_Brief_: The word "pink" marks the lines to copy; find all of them in the entries below.

_Entries provided_:
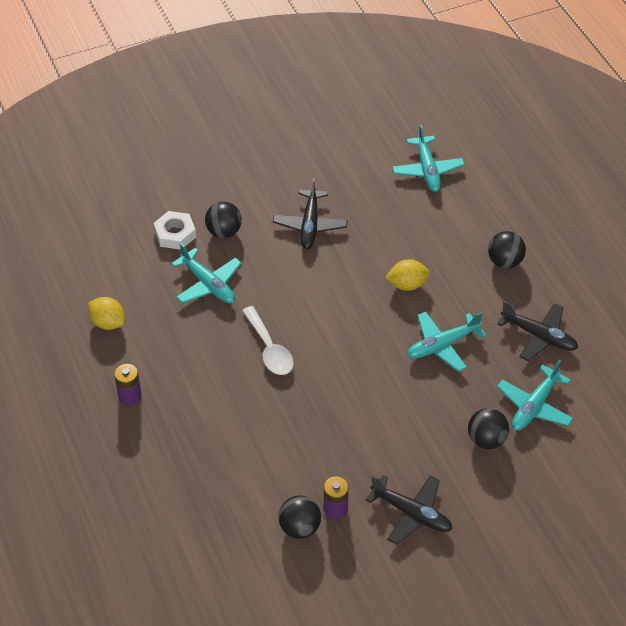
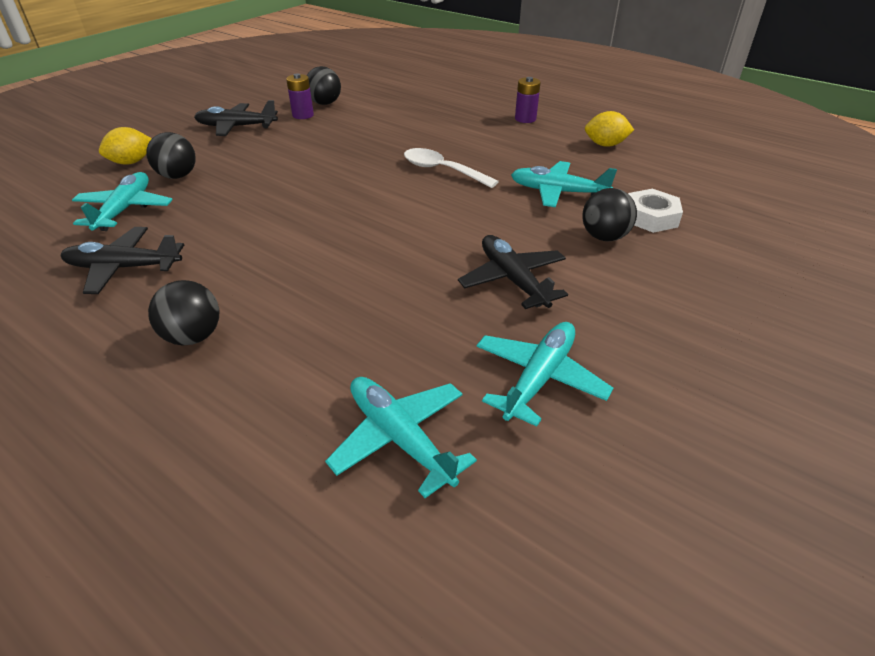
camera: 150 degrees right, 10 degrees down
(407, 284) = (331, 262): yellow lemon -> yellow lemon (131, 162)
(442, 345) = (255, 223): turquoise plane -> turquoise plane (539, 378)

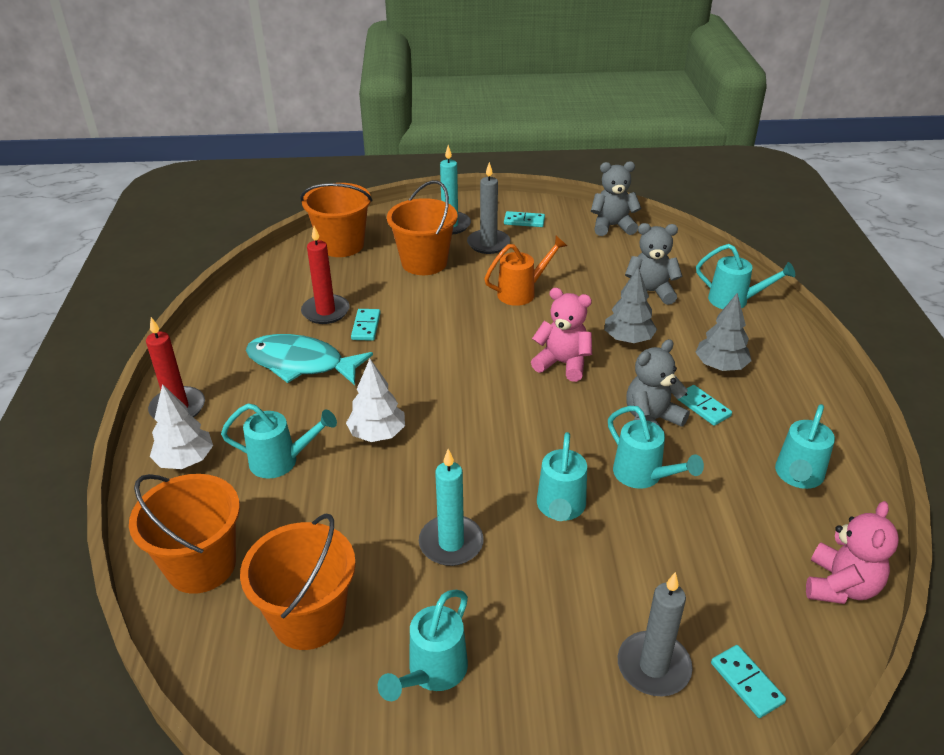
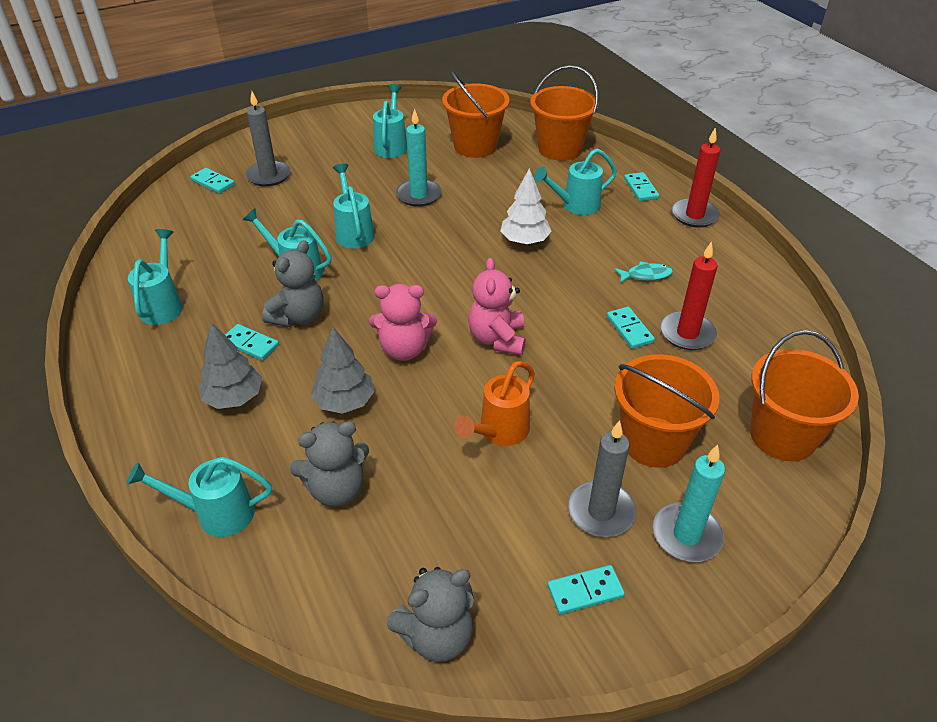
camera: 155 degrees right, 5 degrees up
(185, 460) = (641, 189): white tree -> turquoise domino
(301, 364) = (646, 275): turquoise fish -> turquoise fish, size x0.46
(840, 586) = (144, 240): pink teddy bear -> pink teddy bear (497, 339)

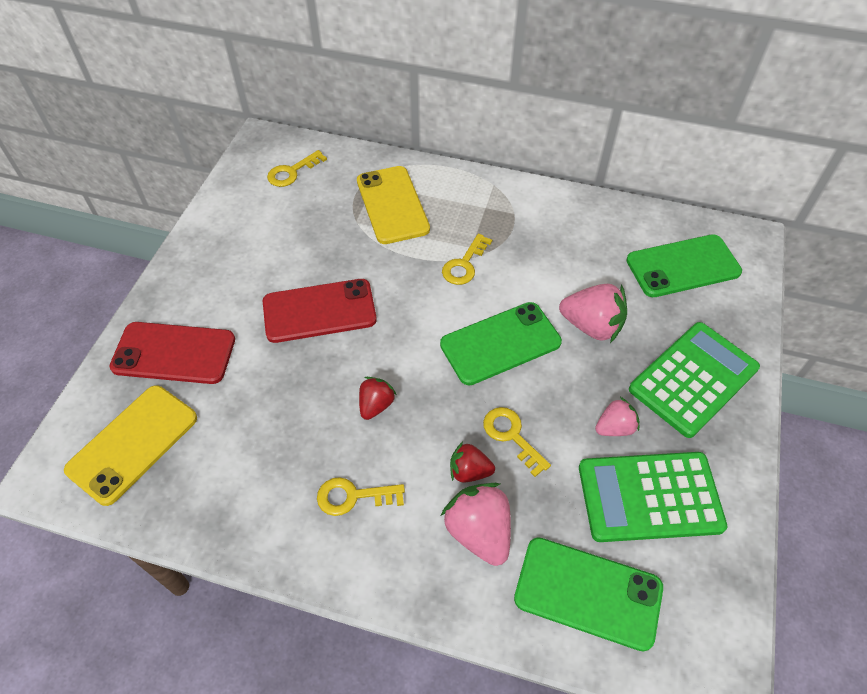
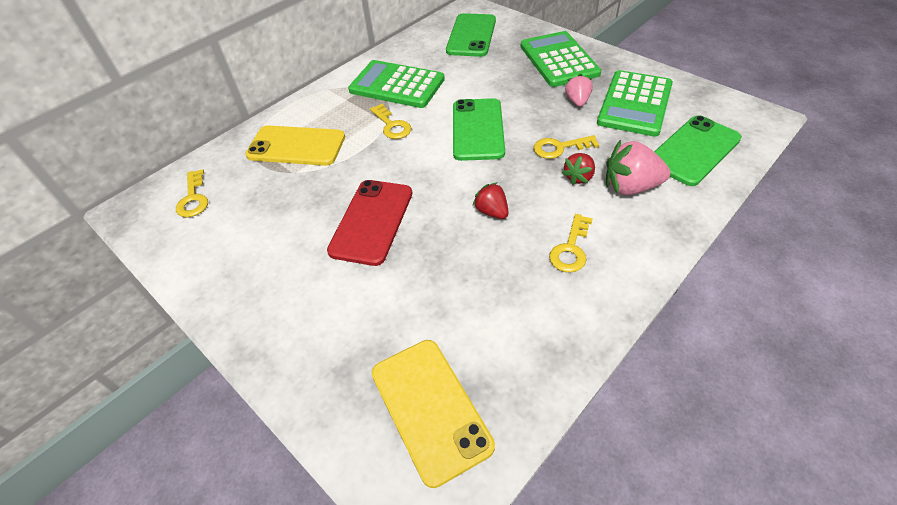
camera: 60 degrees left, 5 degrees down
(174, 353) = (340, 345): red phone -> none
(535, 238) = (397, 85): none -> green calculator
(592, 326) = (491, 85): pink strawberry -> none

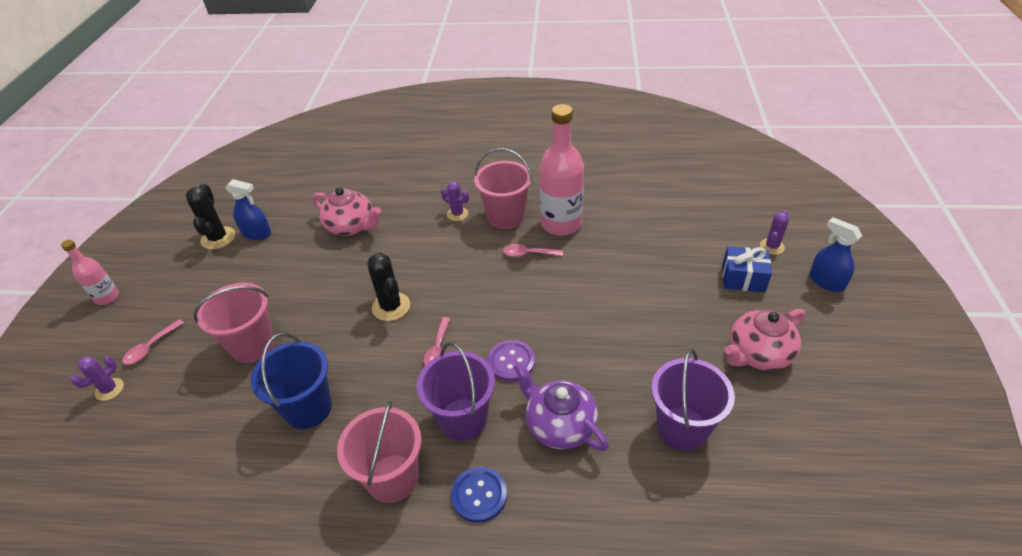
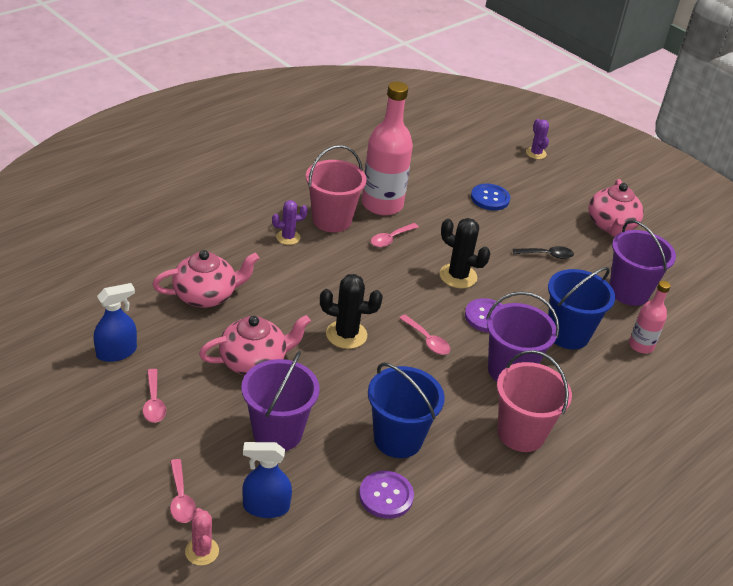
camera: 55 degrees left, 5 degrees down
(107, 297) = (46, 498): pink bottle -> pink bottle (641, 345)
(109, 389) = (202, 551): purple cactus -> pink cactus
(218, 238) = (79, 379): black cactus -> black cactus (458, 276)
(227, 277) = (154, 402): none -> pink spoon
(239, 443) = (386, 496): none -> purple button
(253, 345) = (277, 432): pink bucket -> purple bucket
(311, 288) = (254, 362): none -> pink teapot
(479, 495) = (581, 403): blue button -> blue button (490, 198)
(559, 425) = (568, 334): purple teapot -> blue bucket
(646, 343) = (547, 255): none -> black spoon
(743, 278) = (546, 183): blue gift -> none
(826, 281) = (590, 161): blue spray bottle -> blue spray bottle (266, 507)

_Result for this exercise_:
(840, 586) = (144, 240): pink teddy bear -> pink teddy bear (497, 339)
(592, 326) = (491, 85): pink strawberry -> none
(107, 297) = (46, 498): pink bottle -> pink bottle (641, 345)
(109, 389) = (202, 551): purple cactus -> pink cactus
(227, 277) = (154, 402): none -> pink spoon
(253, 345) = (277, 432): pink bucket -> purple bucket
(311, 288) = (254, 362): none -> pink teapot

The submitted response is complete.